### EXERCISE REQUIREMENTS
When you transcribe the entries below, keep the wording exact and omit the pictures.

### Object tracking records
※
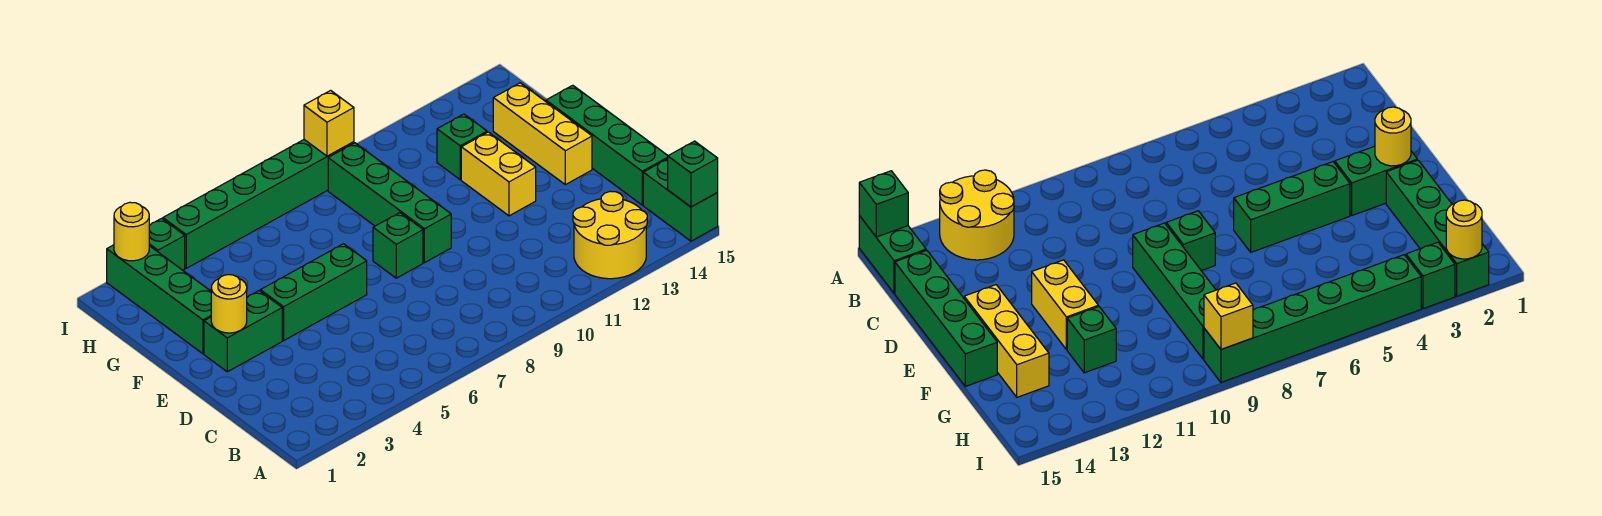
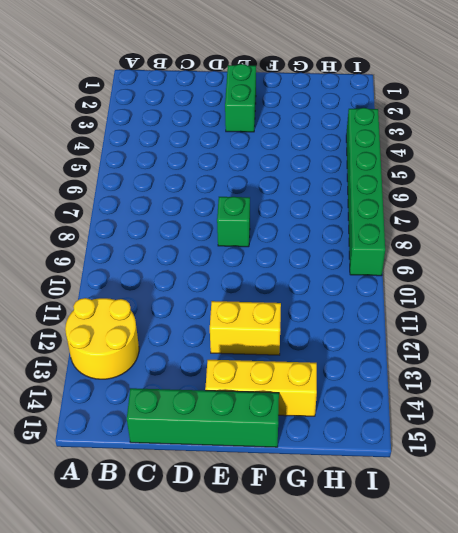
none -> green brick A15:B15 level 1
none -> green brick E4:E6 level 1
none -> green brick E9:H9 level 1

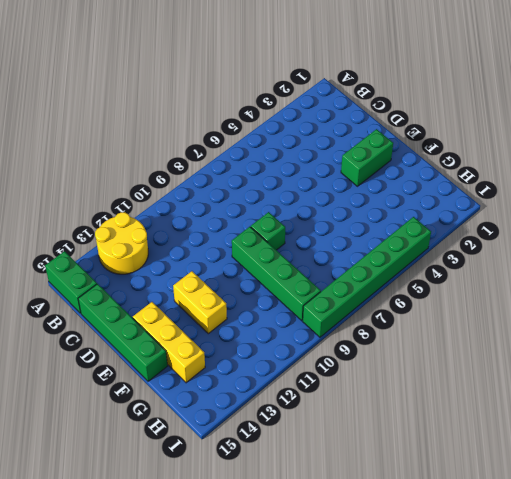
none -> green brick E4:E6 level 1
none -> green brick F2:I2 level 1
none -> green brick G12 level 1

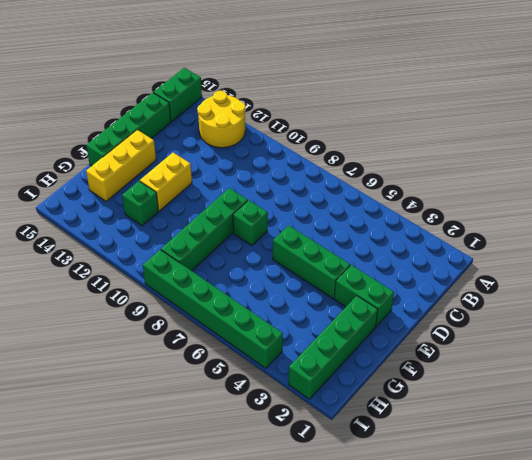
none -> green brick I3 level 1
none -> green brick A15 level 2
none -> yellow round brick E2 level 2

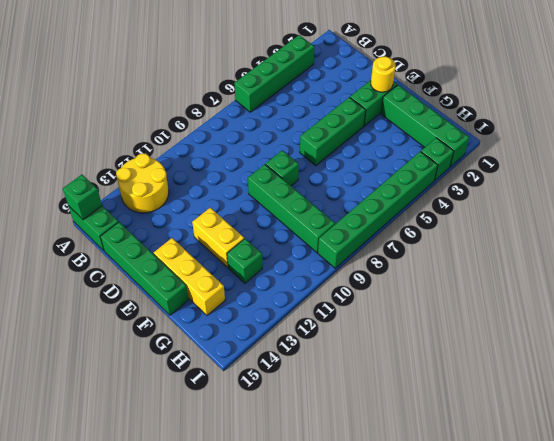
green brick A3:A6 level 1 -> none
none -> yellow round brick I2 level 2
none -> yellow brick I9 level 2

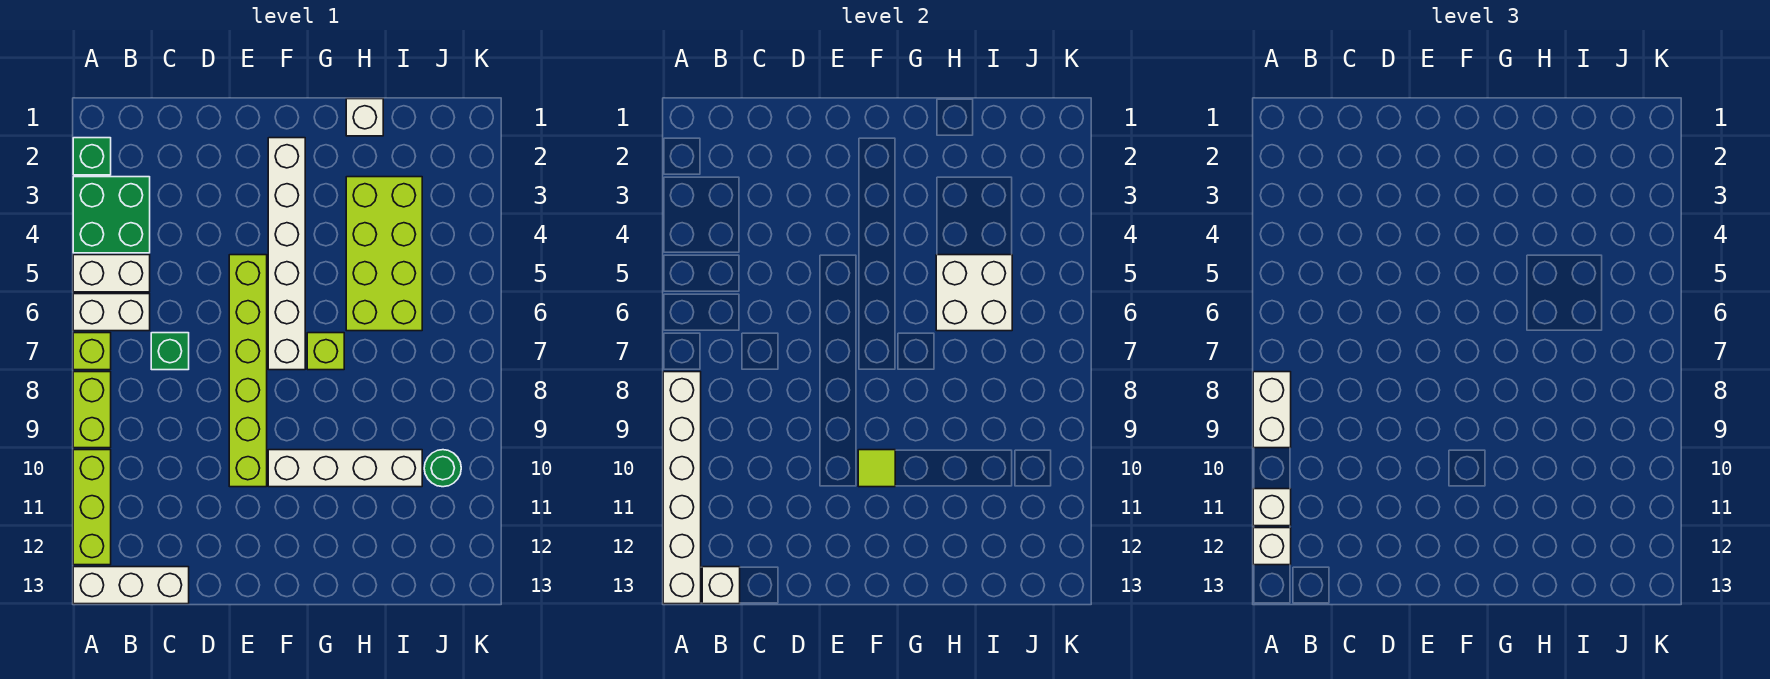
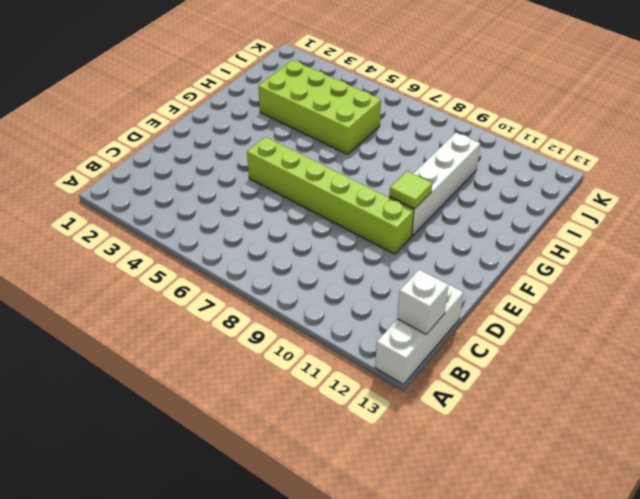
none -> green brick A2 level 1
none -> green brick A3:B4 level 1
none -> white brick A5:B5 level 1

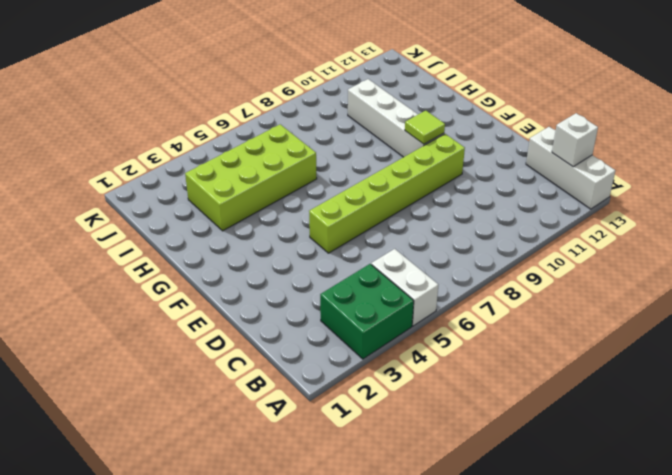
none -> green brick A2 level 1
none -> white brick A6:B6 level 1
none -> lime brick A7 level 1

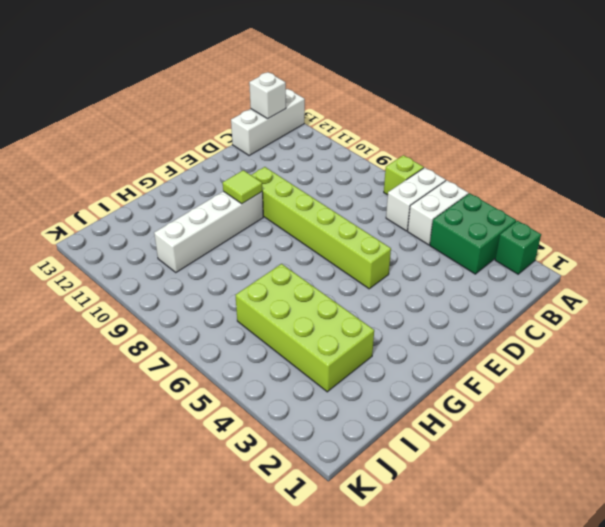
none -> lime brick A8:A9 level 1
none -> lime brick A10:A12 level 1
none -> green brick C7 level 1

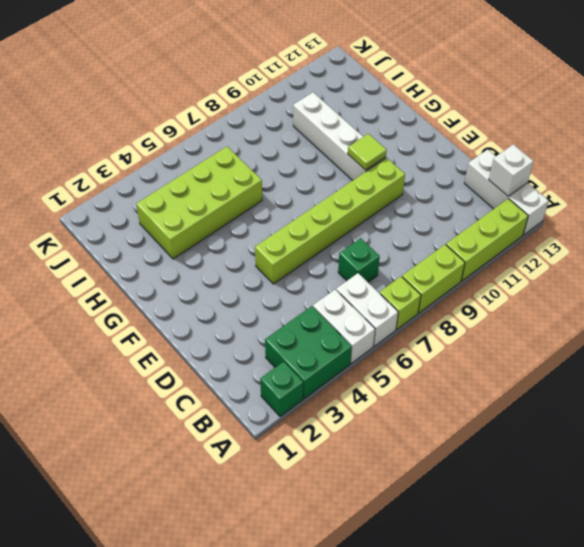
none -> white brick F2:F7 level 1
none -> lime brick G7 level 1
none -> white brick H1 level 1

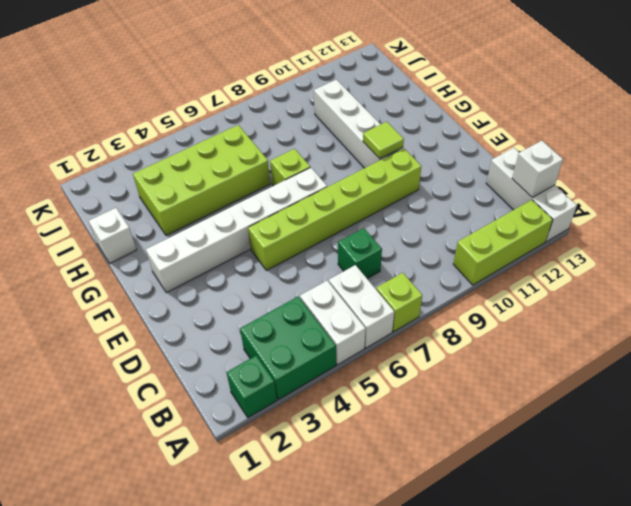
none -> lime brick A8:A9 level 1
none -> green round brick J10 level 1
none -> white brick A8:A13 level 2

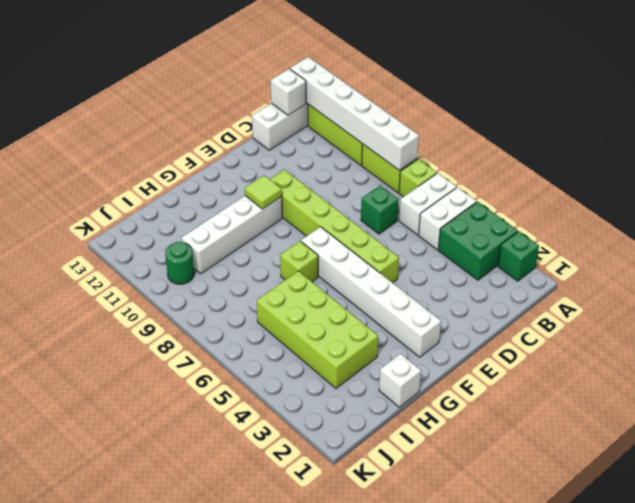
none -> white brick H5:I6 level 2
none -> white brick A8:A9 level 3
none -> white brick A11 level 3

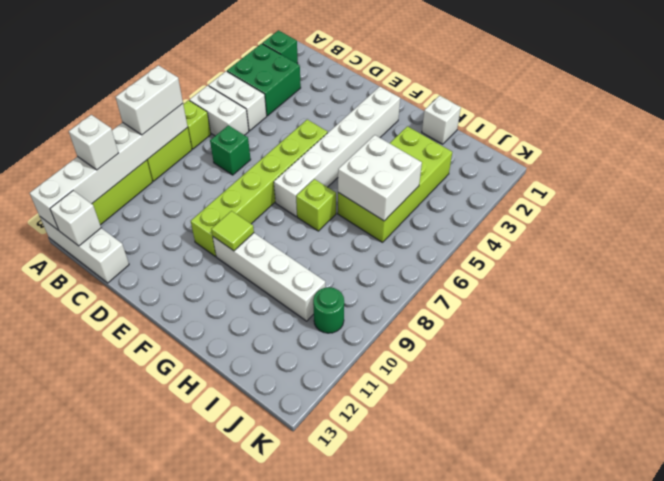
none -> white brick A12 level 3

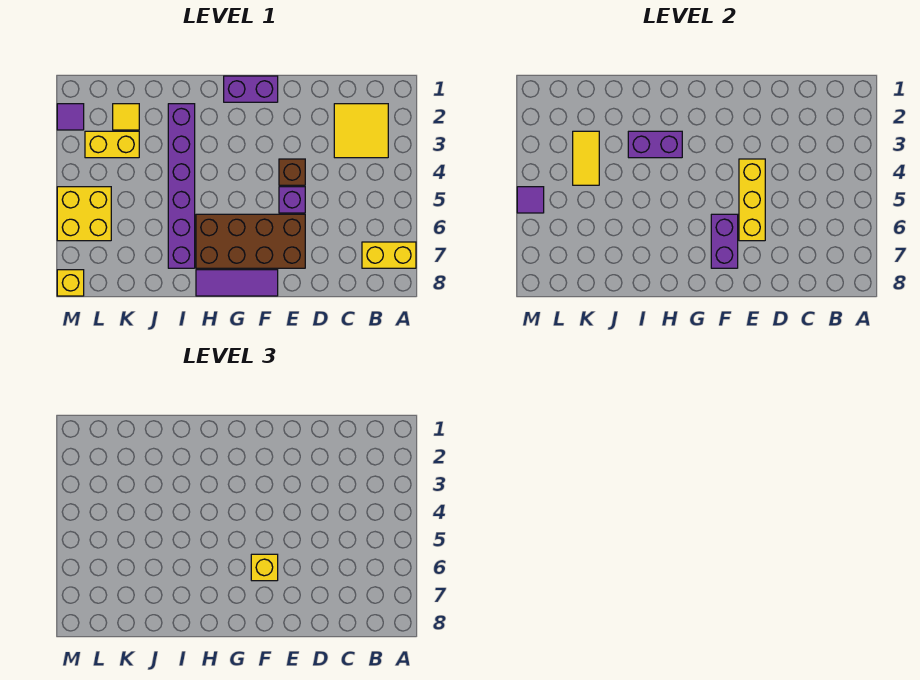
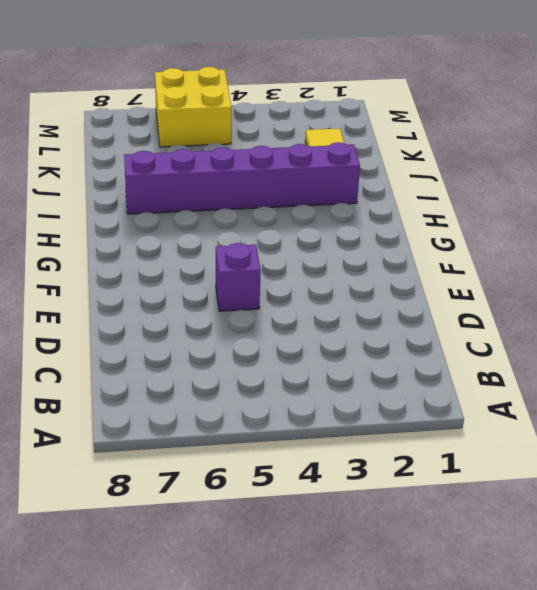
none -> yellow brick A7:B7 level 1
none -> yellow tile B2:C3 level 1
none -> brown brick E4 level 1

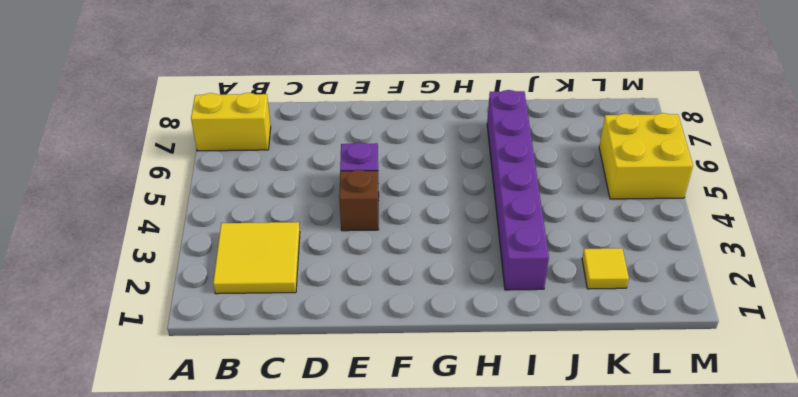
none -> brown brick E6:H7 level 1
none -> purple brick F1:G1 level 1
none -> purple tile F8:H8 level 1

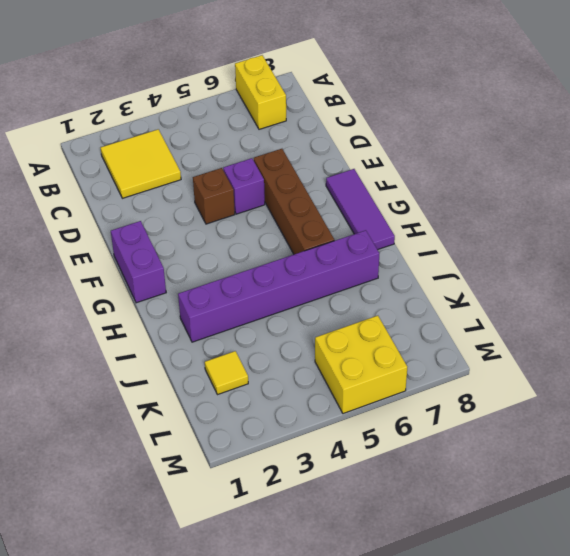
brown brick E6:H6 level 1 -> brown brick E6:H7 level 1
none -> yellow brick K3:L3 level 1
none -> purple tile M2 level 1
none -> yellow brick M8 level 1

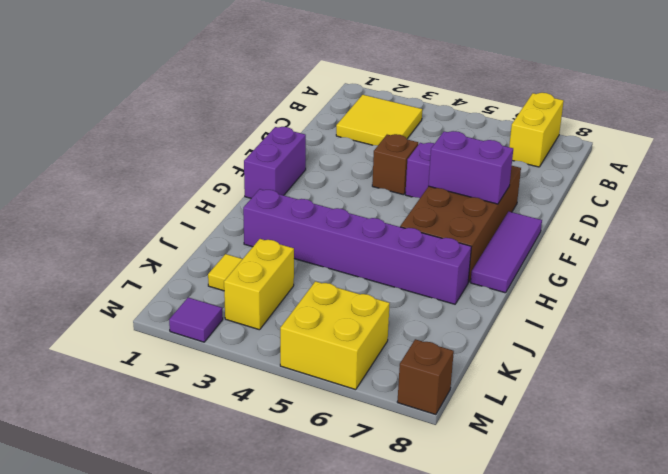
brown brick M8 level 1 -> yellow brick M8 level 1
none -> yellow brick E4:E6 level 2
none -> purple brick H3:I3 level 2
none -> yellow tile K3:K4 level 2

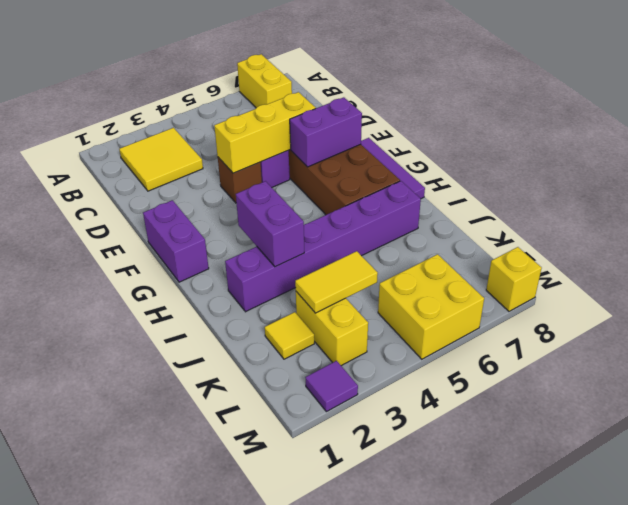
none -> purple tile M5 level 2
none -> yellow brick F6 level 3

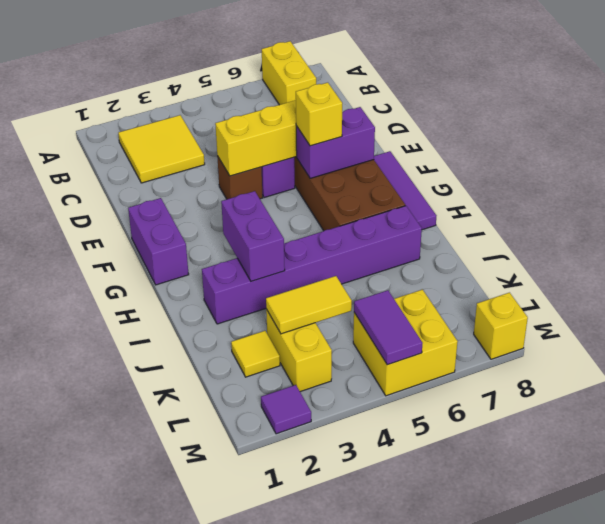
purple tile L5:M5 level 2 -> purple tile M5 level 2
※
### ANSWER
none -> green brick A15:B15 level 1
none -> green brick E4:E6 level 1
none -> green brick E9:H9 level 1

none -> green brick E4:E6 level 1
none -> green brick F2:I2 level 1
none -> green brick G12 level 1

none -> green brick I3 level 1
none -> green brick A15 level 2
none -> yellow round brick E2 level 2

green brick A3:A6 level 1 -> none
none -> yellow round brick I2 level 2
none -> yellow brick I9 level 2

none -> green brick A2 level 1
none -> green brick A3:B4 level 1
none -> white brick A5:B5 level 1

none -> green brick A2 level 1
none -> white brick A6:B6 level 1
none -> lime brick A7 level 1

none -> lime brick A8:A9 level 1
none -> lime brick A10:A12 level 1
none -> green brick C7 level 1

none -> white brick F2:F7 level 1
none -> lime brick G7 level 1
none -> white brick H1 level 1

none -> lime brick A8:A9 level 1
none -> green round brick J10 level 1
none -> white brick A8:A13 level 2

none -> white brick H5:I6 level 2
none -> white brick A8:A9 level 3
none -> white brick A11 level 3

none -> white brick A12 level 3

none -> yellow brick A7:B7 level 1
none -> yellow tile B2:C3 level 1
none -> brown brick E4 level 1

none -> brown brick E6:H7 level 1
none -> purple brick F1:G1 level 1
none -> purple tile F8:H8 level 1

brown brick E6:H6 level 1 -> brown brick E6:H7 level 1
none -> yellow brick K3:L3 level 1
none -> purple tile M2 level 1
none -> yellow brick M8 level 1

brown brick M8 level 1 -> yellow brick M8 level 1
none -> yellow brick E4:E6 level 2
none -> purple brick H3:I3 level 2
none -> yellow tile K3:K4 level 2

none -> purple tile M5 level 2
none -> yellow brick F6 level 3

purple tile L5:M5 level 2 -> purple tile M5 level 2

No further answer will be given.